Every record below is to be repeated exactly, with the pictures left out.

Change listing data
——

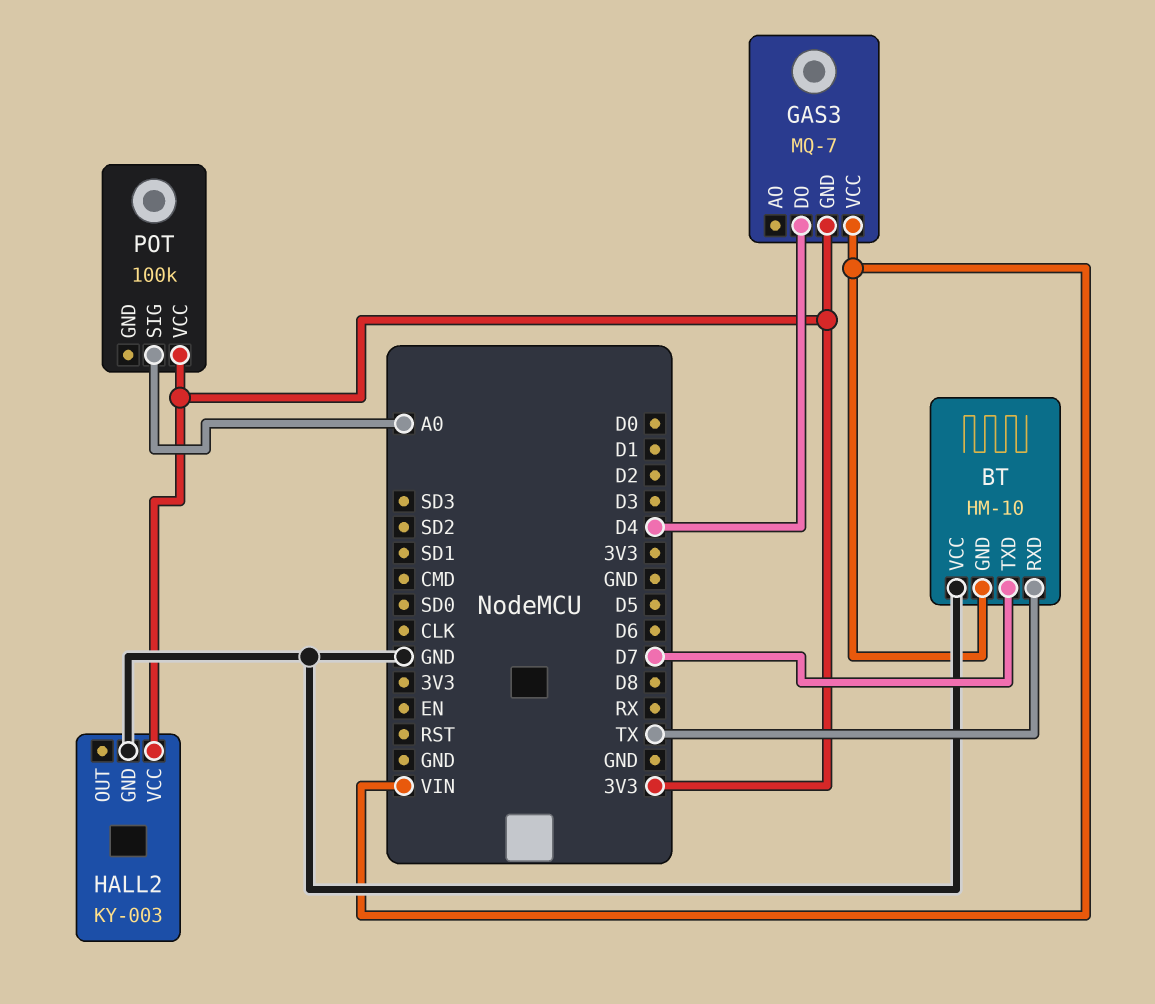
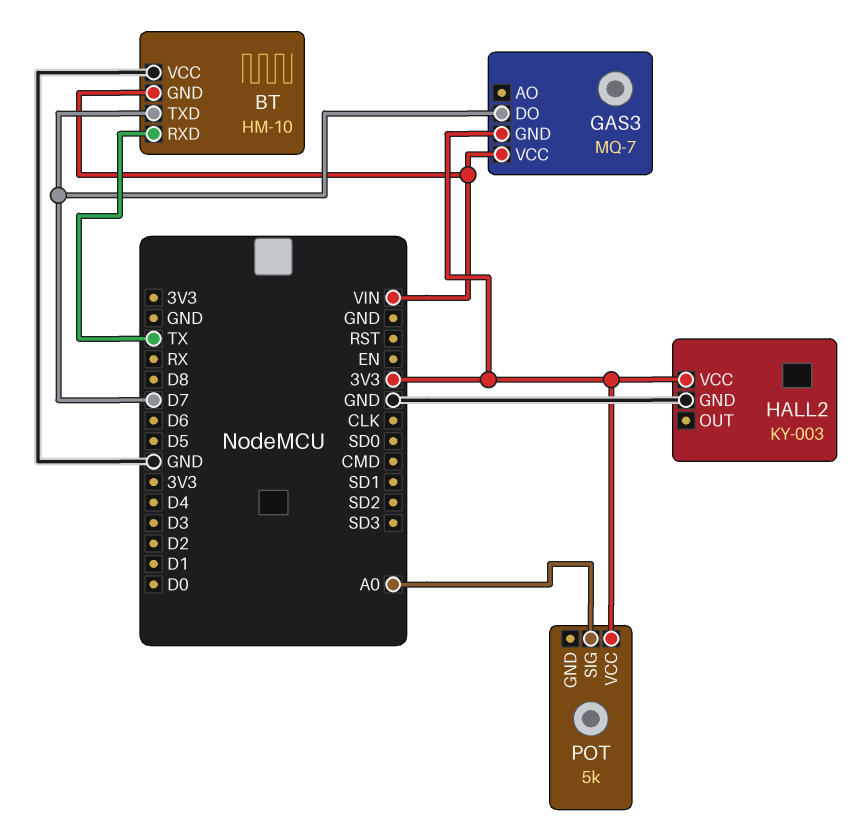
GAS3 pin DO: D4 -> D7
POT: 100k -> 5k

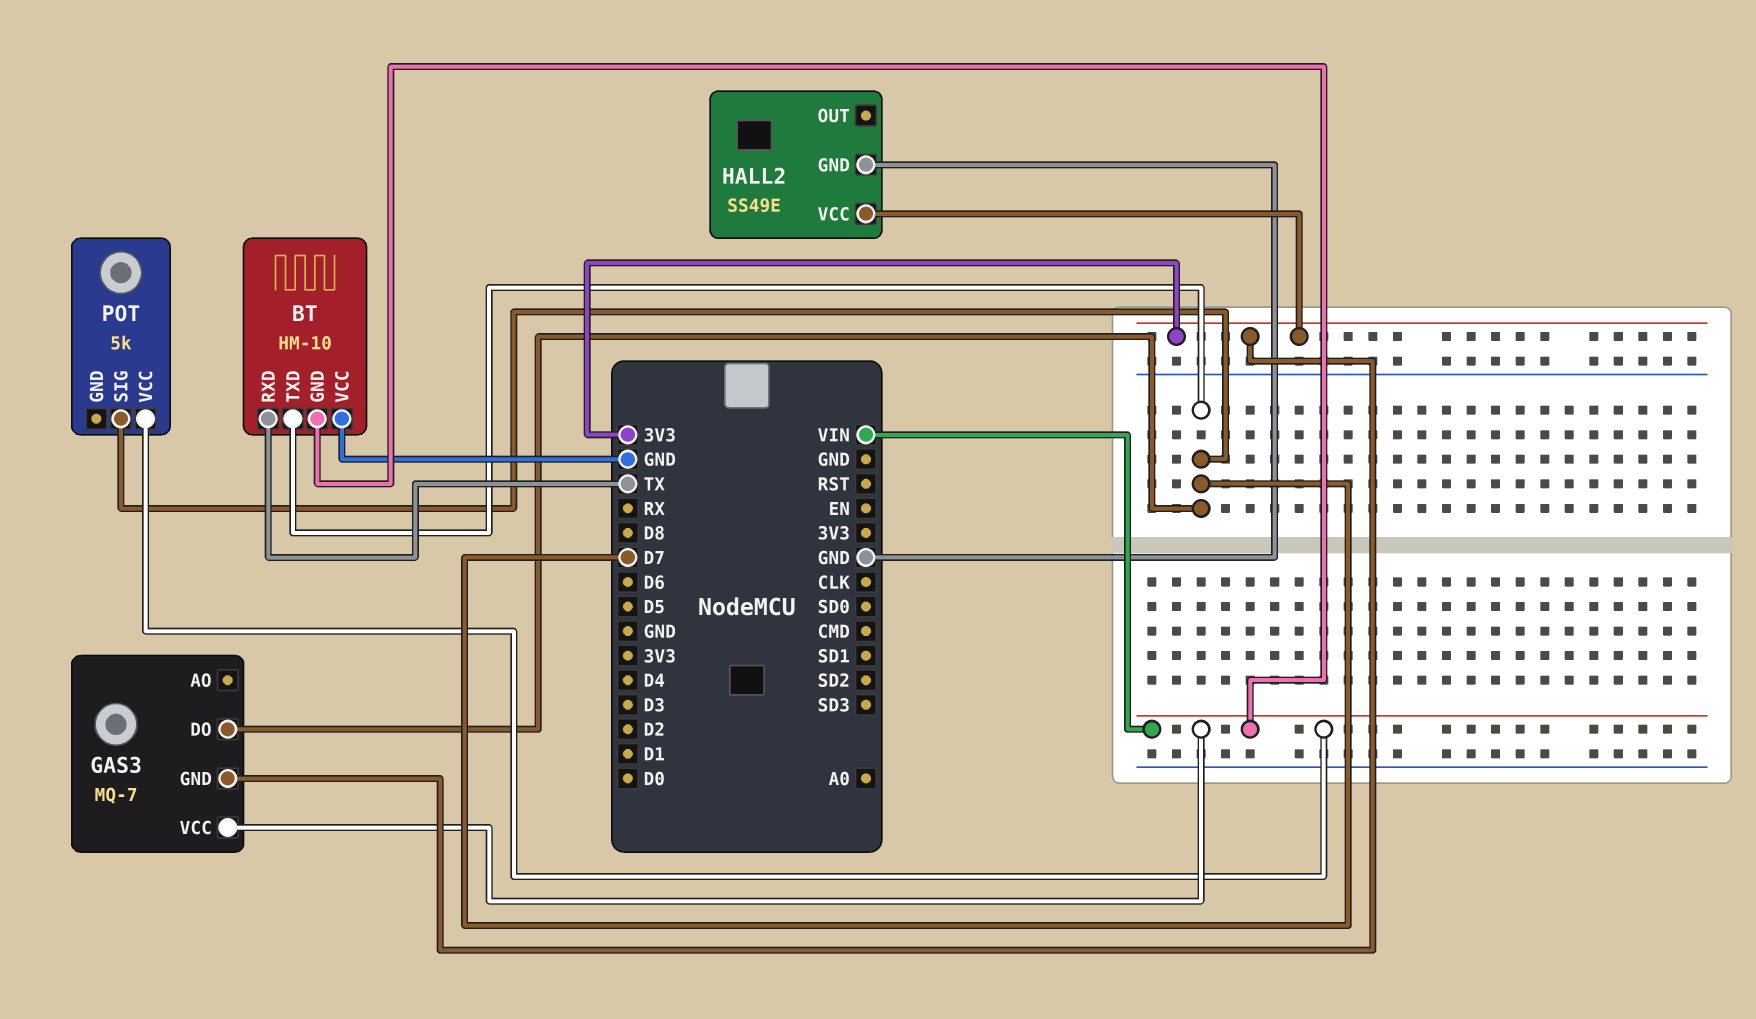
HALL2: KY-003 -> SS49E
POT pin SIG: A0 -> D7
POT pin VCC: 3V3 -> VIN

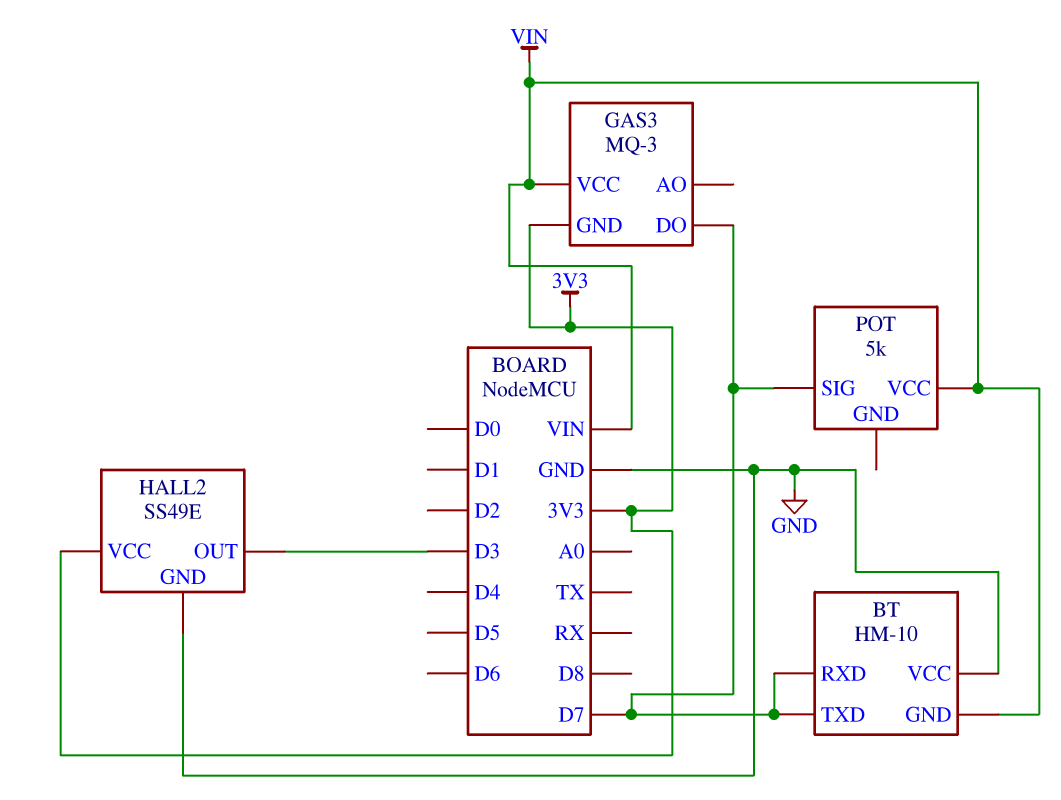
BT pin RXD: TX -> D7
GAS3: MQ-7 -> MQ-3
HALL2 pin OUT: none -> D3

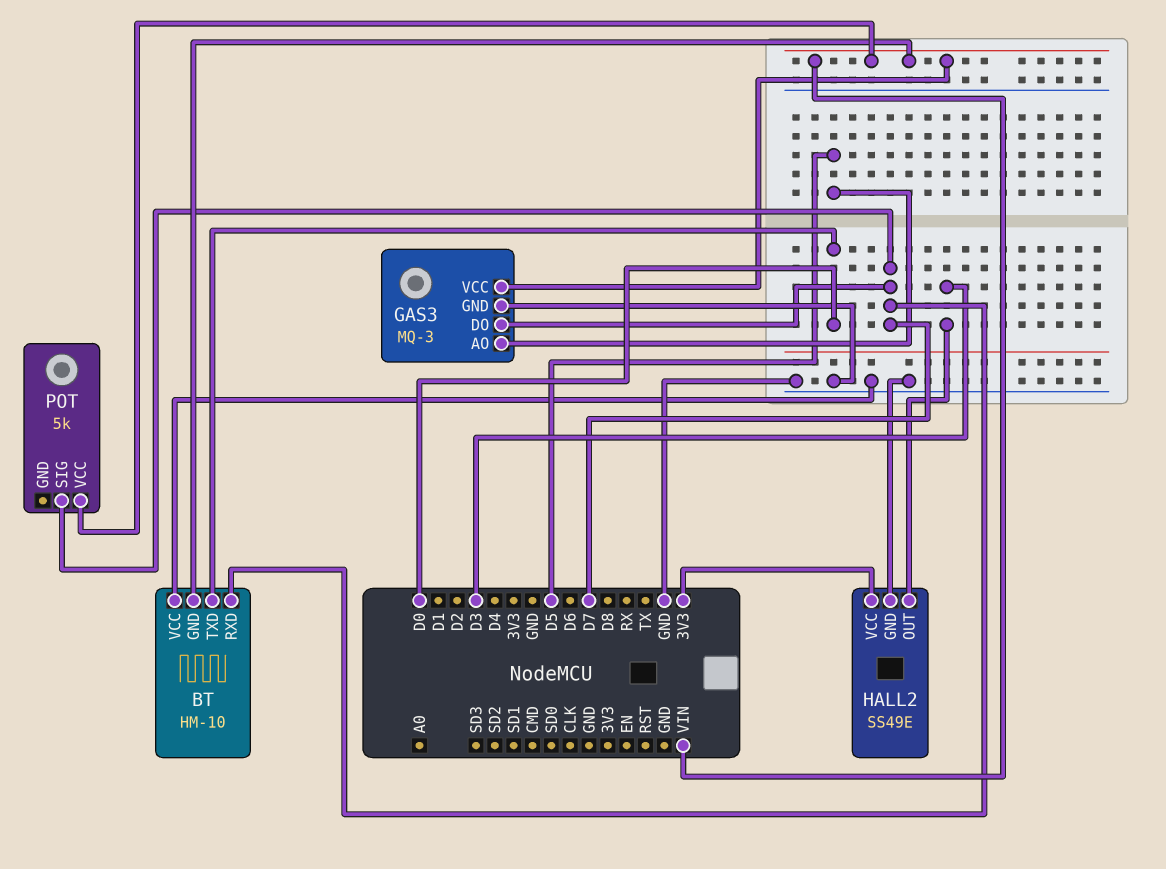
BT pin TXD: D7 -> D0
GAS3 pin AO: none -> D5
GAS3 pin GND: 3V3 -> GND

——

> _Solution for this problem_
GAS3 pin DO: D4 -> D7
POT: 100k -> 5k

HALL2: KY-003 -> SS49E
POT pin SIG: A0 -> D7
POT pin VCC: 3V3 -> VIN

BT pin RXD: TX -> D7
GAS3: MQ-7 -> MQ-3
HALL2 pin OUT: none -> D3

BT pin TXD: D7 -> D0
GAS3 pin AO: none -> D5
GAS3 pin GND: 3V3 -> GND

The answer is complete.